Information shown Start Marker
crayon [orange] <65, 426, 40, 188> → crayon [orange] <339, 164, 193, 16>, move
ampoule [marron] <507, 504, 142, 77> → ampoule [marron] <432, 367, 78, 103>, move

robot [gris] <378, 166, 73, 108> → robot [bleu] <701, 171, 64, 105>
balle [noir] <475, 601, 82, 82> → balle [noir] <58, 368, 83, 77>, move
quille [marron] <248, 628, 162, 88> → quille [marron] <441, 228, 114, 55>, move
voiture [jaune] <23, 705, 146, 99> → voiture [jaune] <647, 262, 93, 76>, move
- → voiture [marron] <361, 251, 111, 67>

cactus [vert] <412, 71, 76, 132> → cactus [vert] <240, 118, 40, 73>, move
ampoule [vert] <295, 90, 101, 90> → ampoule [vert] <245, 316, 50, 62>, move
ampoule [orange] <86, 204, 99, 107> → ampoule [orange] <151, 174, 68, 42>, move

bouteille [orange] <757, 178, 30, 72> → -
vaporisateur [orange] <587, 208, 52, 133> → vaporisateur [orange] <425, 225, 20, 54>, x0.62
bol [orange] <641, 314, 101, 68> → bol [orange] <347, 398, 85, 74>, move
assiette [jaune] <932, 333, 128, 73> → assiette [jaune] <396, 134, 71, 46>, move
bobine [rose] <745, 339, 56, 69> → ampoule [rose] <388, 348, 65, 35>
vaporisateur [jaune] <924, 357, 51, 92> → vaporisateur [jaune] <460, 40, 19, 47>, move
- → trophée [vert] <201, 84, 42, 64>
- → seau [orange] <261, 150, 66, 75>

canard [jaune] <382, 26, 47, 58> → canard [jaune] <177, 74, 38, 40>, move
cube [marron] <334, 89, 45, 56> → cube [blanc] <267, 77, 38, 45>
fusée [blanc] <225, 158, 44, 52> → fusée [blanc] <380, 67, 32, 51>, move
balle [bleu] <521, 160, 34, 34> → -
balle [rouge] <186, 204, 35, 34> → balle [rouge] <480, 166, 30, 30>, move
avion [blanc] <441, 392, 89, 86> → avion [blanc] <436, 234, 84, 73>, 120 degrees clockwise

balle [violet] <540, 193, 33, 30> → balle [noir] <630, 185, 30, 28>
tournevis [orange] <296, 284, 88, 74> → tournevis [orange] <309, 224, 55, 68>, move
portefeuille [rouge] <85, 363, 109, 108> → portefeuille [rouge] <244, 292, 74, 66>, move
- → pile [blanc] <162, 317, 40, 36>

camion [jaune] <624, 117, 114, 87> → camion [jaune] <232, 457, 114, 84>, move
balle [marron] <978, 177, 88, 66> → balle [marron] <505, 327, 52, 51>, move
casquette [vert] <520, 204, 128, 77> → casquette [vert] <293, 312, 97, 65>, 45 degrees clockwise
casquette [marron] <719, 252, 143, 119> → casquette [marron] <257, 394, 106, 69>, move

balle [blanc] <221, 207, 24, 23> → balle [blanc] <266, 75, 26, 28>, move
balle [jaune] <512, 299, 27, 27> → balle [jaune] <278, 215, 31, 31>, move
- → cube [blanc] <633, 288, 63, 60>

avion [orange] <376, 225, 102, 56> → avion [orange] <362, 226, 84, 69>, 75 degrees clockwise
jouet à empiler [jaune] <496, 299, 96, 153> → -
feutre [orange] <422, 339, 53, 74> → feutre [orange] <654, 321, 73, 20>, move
Information shown End Marker
__Work to complete__.
Copy the lines of the data above exactly as written, beginning with the line containing "balle [violet] <540, 193, 33, 30>" and ending with the line containing "casquette [vert] <520, 204, 128, 77>", and leave out all other lines.

__Response__.
balle [violet] <540, 193, 33, 30> → balle [noir] <630, 185, 30, 28>
tournevis [orange] <296, 284, 88, 74> → tournevis [orange] <309, 224, 55, 68>, move
portefeuille [rouge] <85, 363, 109, 108> → portefeuille [rouge] <244, 292, 74, 66>, move
- → pile [blanc] <162, 317, 40, 36>

camion [jaune] <624, 117, 114, 87> → camion [jaune] <232, 457, 114, 84>, move
balle [marron] <978, 177, 88, 66> → balle [marron] <505, 327, 52, 51>, move
casquette [vert] <520, 204, 128, 77> → casquette [vert] <293, 312, 97, 65>, 45 degrees clockwise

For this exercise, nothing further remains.